• [How to complete this task]
The answer is the data repeated in full, with no pictures included.

• [Records supplied]
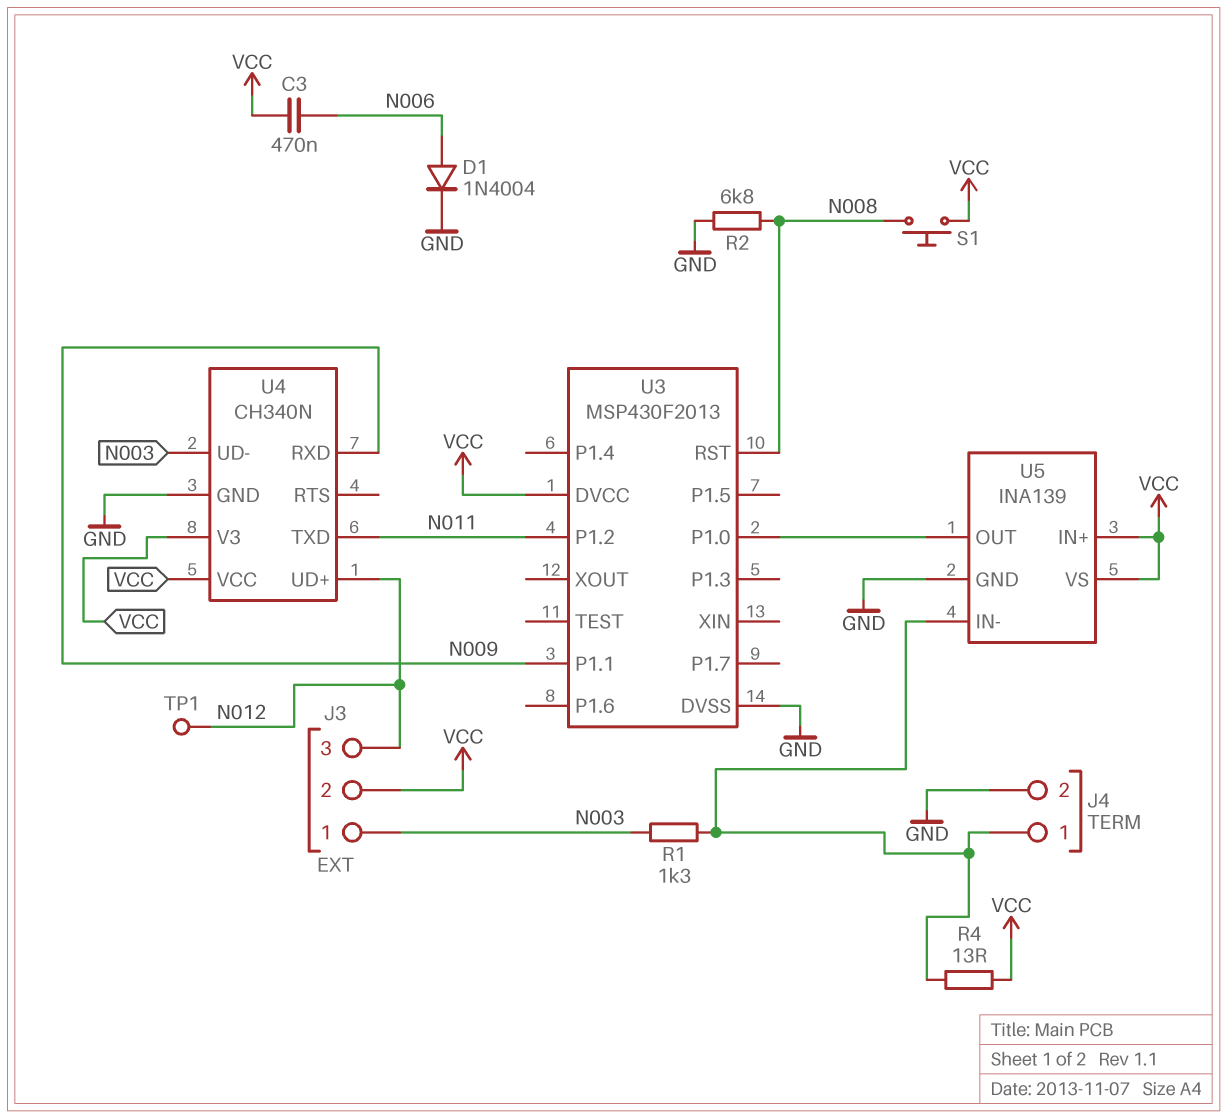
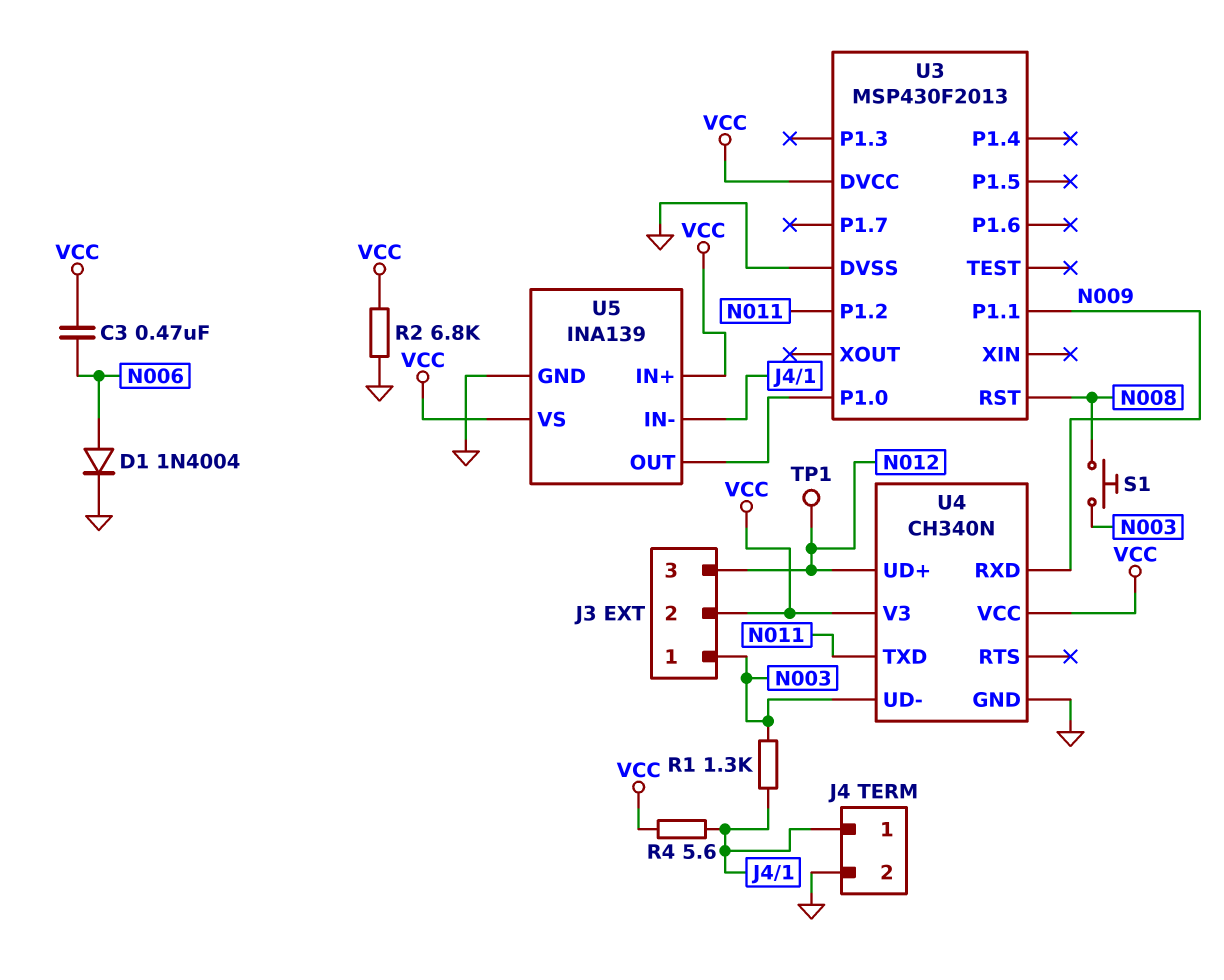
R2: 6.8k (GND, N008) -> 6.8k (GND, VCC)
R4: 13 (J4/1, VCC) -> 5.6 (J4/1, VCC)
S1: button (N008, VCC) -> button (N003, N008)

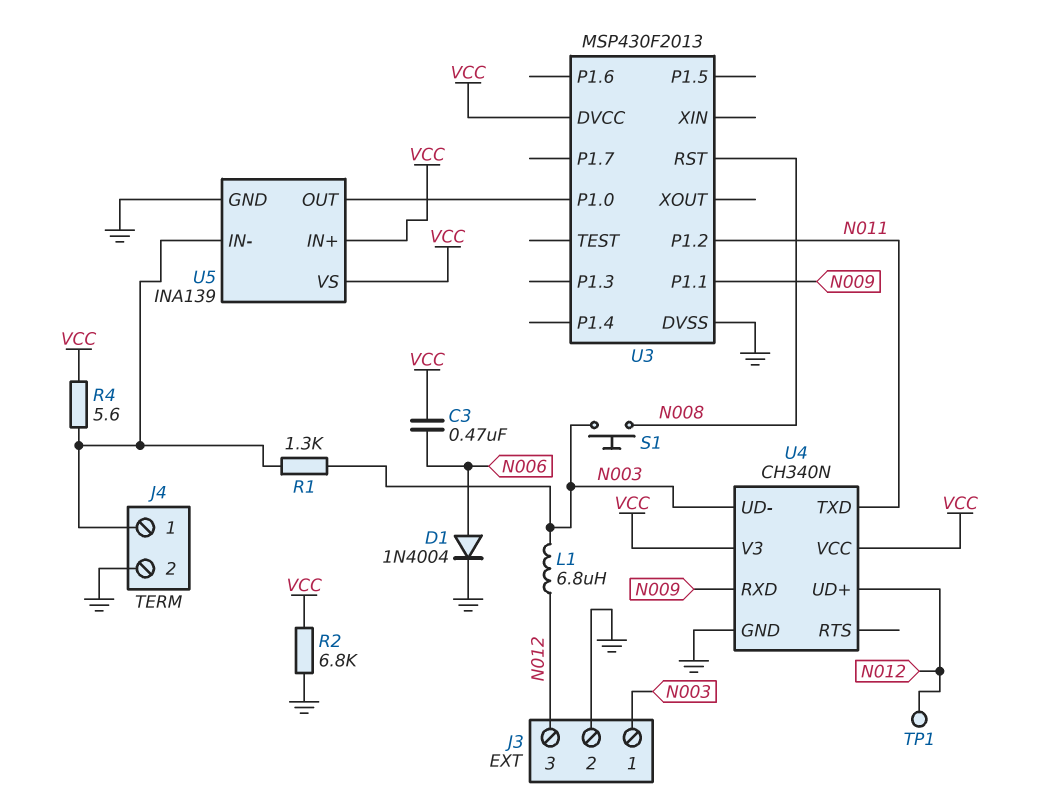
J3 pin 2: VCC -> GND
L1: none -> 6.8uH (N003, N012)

• [Finished task]
R2: 6.8k (GND, N008) -> 6.8k (GND, VCC)
R4: 13 (J4/1, VCC) -> 5.6 (J4/1, VCC)
S1: button (N008, VCC) -> button (N003, N008)

J3 pin 2: VCC -> GND
L1: none -> 6.8uH (N003, N012)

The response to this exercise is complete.